#### [Available data]
----------------

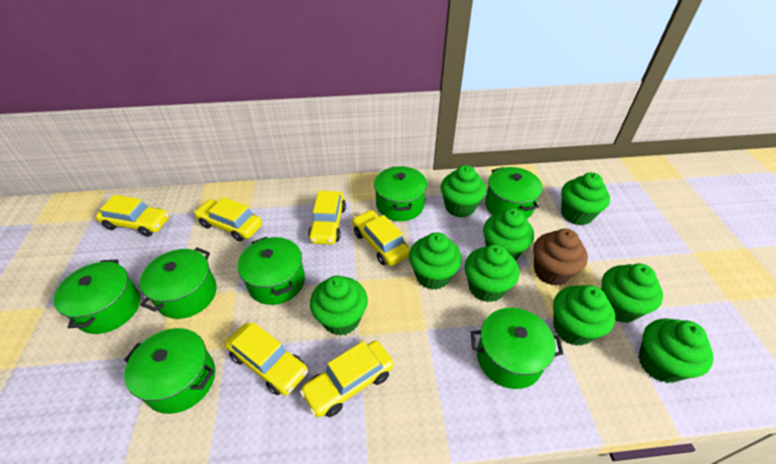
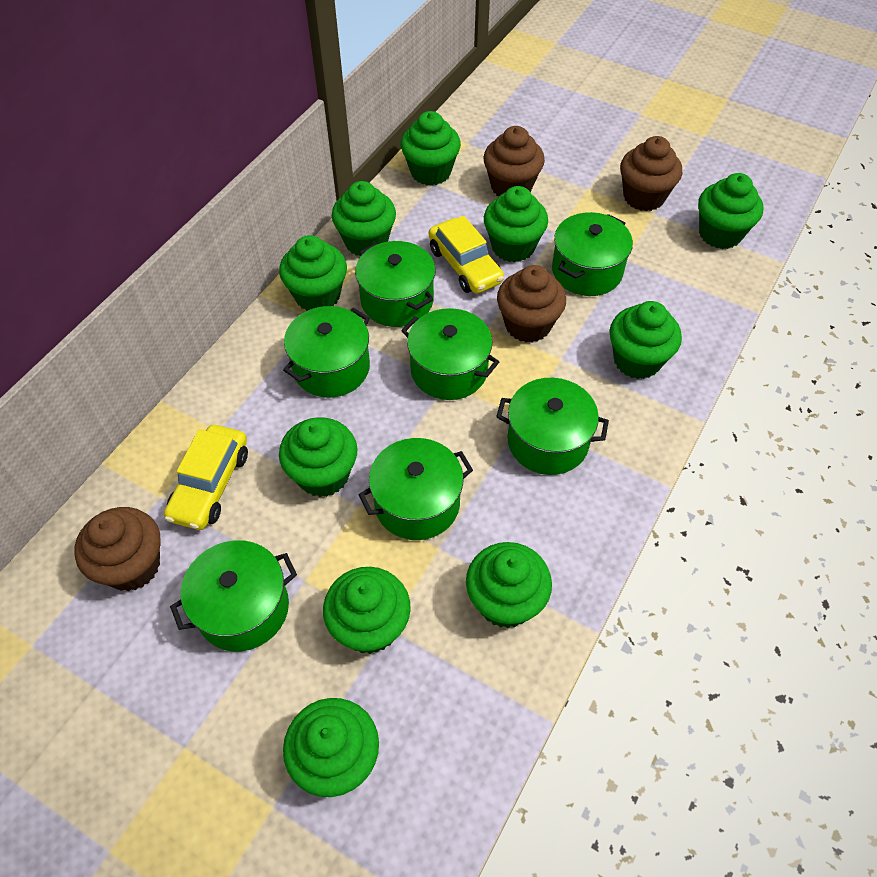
brown cupcake: 1 -> 4
green cupcake: 9 -> 10
yellow car: 6 -> 2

----------------

#### [What the exercise asks]
Except for the pictures, print the data above exactly.

#### [The completed task]
brown cupcake: 1 -> 4
green cupcake: 9 -> 10
yellow car: 6 -> 2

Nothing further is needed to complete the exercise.